┌─ Data extract
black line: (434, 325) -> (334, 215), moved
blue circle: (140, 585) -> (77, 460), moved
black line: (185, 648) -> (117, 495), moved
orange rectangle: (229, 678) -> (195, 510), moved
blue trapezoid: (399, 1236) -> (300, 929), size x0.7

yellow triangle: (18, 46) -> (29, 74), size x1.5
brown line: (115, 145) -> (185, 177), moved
└─
┌─ Data extract
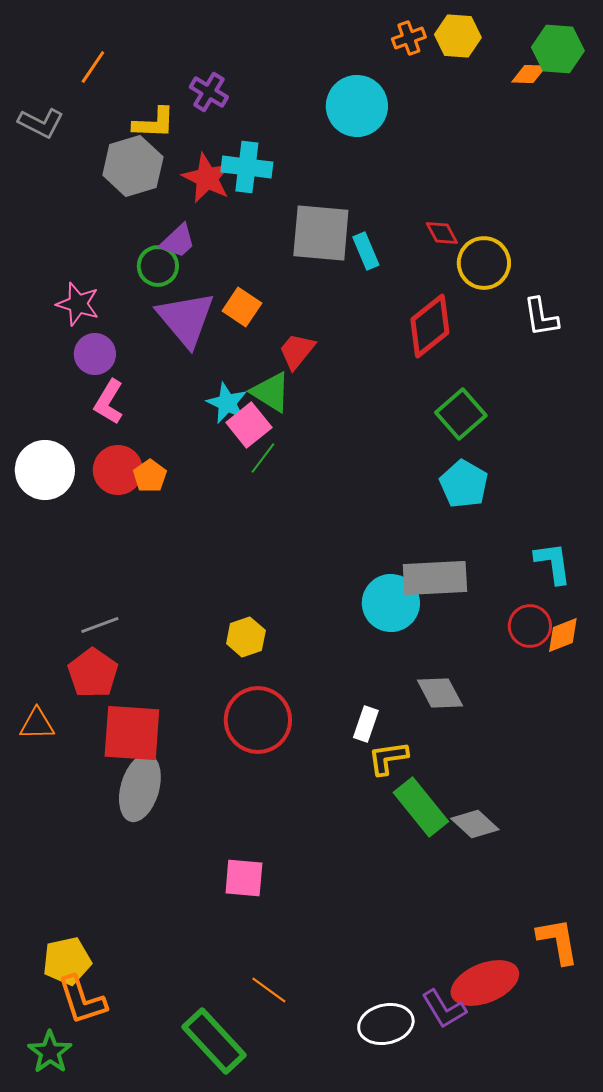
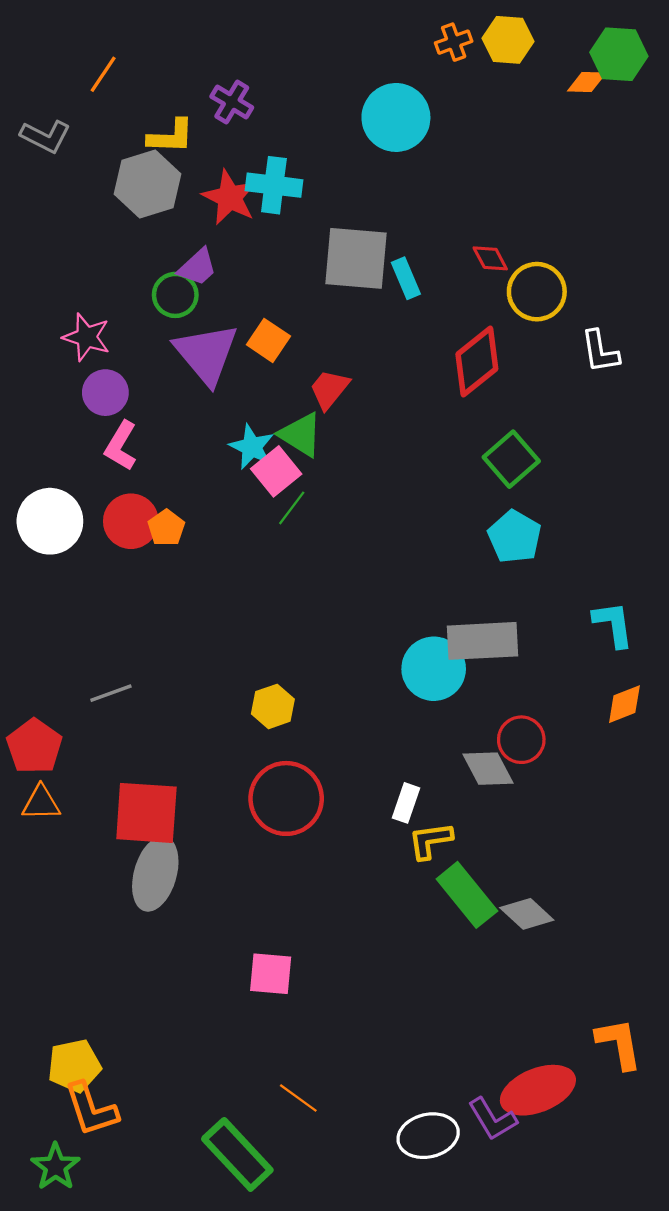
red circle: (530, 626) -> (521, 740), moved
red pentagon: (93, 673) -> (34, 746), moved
└─
• About this exercise: Looking at the data above, write out exactly the lines that start at the one containing "red circle: (530, 626) -> (521, 740), moved" and end at the one containing "red pentagon: (93, 673) -> (34, 746), moved"; include both and nothing beyond.

• Your response:
red circle: (530, 626) -> (521, 740), moved
red pentagon: (93, 673) -> (34, 746), moved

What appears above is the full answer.